§ How to complete this task
Nothing but the lines from the one containing "F1: none -> 250mA (+12V, EN_N)" through the one containing "U1 pin SW: SW -> FB", both included, should be given again, each exactly as written below.

★ ★ ★ ★

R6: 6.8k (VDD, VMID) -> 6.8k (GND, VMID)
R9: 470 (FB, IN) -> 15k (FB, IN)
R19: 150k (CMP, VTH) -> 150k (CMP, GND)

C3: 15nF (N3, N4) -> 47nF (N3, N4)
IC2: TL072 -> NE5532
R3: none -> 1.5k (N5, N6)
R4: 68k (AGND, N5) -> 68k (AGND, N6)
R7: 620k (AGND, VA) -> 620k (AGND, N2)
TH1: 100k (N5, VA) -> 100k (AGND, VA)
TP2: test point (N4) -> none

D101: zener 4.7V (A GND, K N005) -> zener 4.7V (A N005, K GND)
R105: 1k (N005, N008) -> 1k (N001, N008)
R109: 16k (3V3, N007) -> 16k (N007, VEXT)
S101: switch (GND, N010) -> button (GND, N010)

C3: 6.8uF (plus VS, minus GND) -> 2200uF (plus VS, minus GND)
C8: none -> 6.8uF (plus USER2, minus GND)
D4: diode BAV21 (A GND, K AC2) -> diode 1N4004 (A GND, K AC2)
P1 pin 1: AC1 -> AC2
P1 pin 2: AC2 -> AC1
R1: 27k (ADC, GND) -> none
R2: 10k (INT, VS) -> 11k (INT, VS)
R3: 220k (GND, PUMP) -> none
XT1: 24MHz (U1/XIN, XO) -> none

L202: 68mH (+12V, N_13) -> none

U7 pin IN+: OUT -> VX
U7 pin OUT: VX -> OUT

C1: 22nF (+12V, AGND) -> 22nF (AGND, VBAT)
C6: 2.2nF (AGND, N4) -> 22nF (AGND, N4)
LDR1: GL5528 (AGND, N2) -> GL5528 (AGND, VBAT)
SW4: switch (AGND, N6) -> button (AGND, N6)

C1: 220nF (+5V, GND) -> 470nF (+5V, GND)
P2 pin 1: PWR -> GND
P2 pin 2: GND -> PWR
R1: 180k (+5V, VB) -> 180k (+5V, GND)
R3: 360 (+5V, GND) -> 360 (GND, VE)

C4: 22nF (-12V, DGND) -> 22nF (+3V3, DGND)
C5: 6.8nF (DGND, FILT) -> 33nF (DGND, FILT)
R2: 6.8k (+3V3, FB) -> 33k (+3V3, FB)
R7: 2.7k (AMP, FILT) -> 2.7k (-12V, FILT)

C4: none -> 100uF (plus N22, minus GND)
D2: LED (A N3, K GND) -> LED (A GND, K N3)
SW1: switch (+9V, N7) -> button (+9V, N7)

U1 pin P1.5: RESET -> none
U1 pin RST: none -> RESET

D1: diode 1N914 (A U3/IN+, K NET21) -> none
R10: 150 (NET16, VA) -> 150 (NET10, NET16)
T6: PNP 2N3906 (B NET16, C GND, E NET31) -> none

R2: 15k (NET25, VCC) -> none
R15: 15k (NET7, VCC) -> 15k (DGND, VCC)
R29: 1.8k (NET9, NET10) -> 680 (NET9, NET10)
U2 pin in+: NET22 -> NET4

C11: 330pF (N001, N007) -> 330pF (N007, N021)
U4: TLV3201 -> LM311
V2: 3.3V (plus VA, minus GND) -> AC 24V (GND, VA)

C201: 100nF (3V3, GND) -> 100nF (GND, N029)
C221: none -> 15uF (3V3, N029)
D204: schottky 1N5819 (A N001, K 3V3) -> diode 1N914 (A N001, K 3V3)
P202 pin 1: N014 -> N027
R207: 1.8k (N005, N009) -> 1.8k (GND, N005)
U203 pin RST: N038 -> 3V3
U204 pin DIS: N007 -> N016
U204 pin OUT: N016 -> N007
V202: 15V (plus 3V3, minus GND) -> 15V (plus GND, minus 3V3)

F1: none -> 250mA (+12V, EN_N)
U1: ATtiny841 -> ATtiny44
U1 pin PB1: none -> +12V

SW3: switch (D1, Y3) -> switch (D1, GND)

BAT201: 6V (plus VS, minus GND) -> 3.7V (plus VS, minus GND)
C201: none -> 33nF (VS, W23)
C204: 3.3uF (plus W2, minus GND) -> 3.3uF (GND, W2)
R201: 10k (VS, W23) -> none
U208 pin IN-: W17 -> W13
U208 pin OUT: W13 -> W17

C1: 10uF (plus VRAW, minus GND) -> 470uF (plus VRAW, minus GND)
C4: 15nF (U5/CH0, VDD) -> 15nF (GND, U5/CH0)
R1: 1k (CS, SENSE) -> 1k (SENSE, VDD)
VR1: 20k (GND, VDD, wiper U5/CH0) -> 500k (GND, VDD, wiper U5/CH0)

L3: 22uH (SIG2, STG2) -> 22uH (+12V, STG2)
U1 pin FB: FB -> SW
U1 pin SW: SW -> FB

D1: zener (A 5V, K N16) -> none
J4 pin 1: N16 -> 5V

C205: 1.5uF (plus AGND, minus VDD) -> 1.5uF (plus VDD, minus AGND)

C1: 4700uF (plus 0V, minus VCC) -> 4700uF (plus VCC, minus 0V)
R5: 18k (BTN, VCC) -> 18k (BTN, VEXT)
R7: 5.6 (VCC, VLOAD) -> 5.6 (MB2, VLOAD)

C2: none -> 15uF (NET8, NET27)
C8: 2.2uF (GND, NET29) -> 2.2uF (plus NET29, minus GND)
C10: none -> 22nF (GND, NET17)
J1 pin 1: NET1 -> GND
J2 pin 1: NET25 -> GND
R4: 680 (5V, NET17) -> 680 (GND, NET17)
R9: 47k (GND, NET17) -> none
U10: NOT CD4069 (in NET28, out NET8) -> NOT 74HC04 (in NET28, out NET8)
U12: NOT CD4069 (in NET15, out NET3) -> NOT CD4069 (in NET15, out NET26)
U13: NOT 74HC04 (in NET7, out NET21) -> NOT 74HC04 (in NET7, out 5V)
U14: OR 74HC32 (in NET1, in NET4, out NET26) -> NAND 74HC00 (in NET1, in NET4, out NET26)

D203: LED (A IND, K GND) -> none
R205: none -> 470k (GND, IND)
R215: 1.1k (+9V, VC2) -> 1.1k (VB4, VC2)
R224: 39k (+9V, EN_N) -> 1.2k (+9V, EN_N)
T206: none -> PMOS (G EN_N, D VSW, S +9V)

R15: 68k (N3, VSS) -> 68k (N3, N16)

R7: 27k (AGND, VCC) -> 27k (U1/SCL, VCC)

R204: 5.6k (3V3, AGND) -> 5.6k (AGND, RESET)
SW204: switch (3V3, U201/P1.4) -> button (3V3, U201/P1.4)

★ ★ ★ ★

§ Response area
F1: none -> 250mA (+12V, EN_N)
U1: ATtiny841 -> ATtiny44
U1 pin PB1: none -> +12V

SW3: switch (D1, Y3) -> switch (D1, GND)

BAT201: 6V (plus VS, minus GND) -> 3.7V (plus VS, minus GND)
C201: none -> 33nF (VS, W23)
C204: 3.3uF (plus W2, minus GND) -> 3.3uF (GND, W2)
R201: 10k (VS, W23) -> none
U208 pin IN-: W17 -> W13
U208 pin OUT: W13 -> W17

C1: 10uF (plus VRAW, minus GND) -> 470uF (plus VRAW, minus GND)
C4: 15nF (U5/CH0, VDD) -> 15nF (GND, U5/CH0)
R1: 1k (CS, SENSE) -> 1k (SENSE, VDD)
VR1: 20k (GND, VDD, wiper U5/CH0) -> 500k (GND, VDD, wiper U5/CH0)

L3: 22uH (SIG2, STG2) -> 22uH (+12V, STG2)
U1 pin FB: FB -> SW
U1 pin SW: SW -> FB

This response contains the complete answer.